### DATA SHOWN:
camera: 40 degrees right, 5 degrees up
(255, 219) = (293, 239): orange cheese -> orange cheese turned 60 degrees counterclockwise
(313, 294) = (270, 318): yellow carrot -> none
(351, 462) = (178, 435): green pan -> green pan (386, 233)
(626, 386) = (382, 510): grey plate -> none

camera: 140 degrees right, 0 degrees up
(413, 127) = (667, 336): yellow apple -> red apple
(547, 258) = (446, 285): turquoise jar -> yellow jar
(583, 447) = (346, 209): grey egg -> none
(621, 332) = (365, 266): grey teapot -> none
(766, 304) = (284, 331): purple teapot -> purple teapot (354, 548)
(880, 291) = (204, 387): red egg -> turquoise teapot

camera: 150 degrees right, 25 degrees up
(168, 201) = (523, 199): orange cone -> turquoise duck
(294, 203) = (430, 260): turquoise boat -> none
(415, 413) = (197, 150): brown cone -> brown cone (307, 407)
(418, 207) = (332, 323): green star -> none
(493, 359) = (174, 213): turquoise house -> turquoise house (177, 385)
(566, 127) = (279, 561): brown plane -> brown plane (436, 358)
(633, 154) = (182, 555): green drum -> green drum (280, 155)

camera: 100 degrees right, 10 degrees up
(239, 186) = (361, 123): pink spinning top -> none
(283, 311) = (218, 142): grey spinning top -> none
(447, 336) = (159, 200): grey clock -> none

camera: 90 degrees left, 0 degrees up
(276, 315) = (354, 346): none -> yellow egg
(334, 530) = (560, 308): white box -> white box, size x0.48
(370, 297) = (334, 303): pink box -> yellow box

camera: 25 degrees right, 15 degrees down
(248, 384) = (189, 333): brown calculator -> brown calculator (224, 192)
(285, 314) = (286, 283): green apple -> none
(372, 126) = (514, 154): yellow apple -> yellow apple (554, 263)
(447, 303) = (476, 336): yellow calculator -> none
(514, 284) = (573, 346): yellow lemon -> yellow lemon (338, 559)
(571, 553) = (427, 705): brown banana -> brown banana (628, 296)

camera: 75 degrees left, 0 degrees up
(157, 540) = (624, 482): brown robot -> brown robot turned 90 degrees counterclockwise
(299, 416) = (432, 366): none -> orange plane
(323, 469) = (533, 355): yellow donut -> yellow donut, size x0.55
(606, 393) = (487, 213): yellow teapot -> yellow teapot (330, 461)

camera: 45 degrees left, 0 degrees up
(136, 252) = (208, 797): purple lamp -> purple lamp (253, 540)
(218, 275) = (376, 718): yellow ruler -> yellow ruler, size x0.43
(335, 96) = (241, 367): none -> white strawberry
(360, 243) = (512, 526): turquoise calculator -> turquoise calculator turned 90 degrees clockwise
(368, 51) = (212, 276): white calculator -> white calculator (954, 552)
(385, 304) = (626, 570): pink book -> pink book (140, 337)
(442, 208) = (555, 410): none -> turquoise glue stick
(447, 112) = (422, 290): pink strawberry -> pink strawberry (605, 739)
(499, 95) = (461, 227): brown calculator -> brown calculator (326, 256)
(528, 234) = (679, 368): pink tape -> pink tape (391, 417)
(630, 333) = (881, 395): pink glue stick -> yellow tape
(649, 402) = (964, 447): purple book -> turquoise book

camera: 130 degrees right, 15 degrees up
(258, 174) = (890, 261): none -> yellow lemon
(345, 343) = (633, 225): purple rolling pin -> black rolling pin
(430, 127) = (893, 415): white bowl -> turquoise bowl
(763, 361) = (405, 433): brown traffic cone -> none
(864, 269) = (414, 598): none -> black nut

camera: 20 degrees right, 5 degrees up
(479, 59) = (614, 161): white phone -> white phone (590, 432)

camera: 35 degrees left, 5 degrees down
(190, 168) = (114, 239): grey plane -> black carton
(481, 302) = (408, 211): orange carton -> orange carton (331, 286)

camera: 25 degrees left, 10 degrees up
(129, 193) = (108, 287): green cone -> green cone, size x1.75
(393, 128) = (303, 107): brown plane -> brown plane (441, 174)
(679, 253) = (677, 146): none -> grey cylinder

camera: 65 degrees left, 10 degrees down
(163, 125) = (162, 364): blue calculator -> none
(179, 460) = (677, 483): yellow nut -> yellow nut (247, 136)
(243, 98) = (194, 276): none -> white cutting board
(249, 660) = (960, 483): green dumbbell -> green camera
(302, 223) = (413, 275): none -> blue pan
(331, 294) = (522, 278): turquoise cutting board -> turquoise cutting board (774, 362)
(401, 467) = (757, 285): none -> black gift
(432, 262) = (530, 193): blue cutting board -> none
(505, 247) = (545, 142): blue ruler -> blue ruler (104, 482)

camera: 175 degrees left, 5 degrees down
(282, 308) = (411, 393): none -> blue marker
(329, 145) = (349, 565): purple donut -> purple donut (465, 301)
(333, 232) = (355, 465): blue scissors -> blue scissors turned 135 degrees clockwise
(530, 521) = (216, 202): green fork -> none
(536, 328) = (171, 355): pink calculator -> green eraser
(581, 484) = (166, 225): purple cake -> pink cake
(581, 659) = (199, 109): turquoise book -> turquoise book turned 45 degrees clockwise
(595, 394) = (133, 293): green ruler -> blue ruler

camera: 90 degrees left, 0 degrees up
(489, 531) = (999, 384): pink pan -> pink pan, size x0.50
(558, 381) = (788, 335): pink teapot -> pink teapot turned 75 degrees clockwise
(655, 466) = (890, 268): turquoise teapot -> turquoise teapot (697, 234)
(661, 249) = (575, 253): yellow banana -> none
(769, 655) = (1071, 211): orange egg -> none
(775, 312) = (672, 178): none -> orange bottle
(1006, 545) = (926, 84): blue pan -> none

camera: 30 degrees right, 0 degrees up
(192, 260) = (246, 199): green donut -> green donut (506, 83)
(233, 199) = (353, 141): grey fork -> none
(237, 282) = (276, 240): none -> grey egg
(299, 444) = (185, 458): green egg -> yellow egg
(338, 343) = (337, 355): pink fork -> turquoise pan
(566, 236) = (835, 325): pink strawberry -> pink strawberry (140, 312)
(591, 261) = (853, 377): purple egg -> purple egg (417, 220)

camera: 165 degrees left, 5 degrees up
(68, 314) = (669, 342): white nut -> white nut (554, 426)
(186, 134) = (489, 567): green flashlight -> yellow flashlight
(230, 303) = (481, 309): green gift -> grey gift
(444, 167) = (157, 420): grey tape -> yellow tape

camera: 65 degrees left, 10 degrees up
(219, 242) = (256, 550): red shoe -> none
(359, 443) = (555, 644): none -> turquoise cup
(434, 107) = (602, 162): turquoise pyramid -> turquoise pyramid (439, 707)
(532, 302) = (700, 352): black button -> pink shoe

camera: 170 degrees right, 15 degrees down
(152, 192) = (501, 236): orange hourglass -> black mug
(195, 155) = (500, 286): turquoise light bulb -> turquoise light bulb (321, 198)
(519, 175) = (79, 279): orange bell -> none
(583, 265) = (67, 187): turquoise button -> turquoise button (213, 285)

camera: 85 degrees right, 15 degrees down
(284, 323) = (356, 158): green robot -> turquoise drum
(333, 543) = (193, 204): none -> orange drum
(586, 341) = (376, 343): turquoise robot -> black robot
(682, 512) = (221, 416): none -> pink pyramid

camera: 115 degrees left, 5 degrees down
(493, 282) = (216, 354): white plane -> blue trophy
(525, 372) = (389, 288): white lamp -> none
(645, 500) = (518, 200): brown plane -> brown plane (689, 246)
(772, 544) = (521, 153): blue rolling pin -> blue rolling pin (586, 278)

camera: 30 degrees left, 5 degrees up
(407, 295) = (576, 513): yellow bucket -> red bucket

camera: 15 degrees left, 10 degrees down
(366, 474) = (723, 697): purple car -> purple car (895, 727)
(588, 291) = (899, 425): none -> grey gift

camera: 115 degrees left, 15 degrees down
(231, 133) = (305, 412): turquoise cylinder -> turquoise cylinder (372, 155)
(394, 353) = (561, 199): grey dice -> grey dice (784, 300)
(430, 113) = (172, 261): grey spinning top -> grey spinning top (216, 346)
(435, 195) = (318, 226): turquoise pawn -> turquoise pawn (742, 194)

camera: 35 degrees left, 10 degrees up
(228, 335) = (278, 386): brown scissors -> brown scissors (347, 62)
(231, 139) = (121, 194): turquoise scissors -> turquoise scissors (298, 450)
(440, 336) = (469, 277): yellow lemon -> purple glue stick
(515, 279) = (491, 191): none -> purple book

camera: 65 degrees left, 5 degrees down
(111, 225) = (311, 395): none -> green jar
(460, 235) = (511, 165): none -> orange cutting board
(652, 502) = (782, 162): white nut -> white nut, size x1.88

### AIM OF THE TASK:
Go through the material and copy out every line with "spinning" in it.

### ANSWER AREA:
(239, 186) = (361, 123): pink spinning top -> none
(283, 311) = (218, 142): grey spinning top -> none
(430, 113) = (172, 261): grey spinning top -> grey spinning top (216, 346)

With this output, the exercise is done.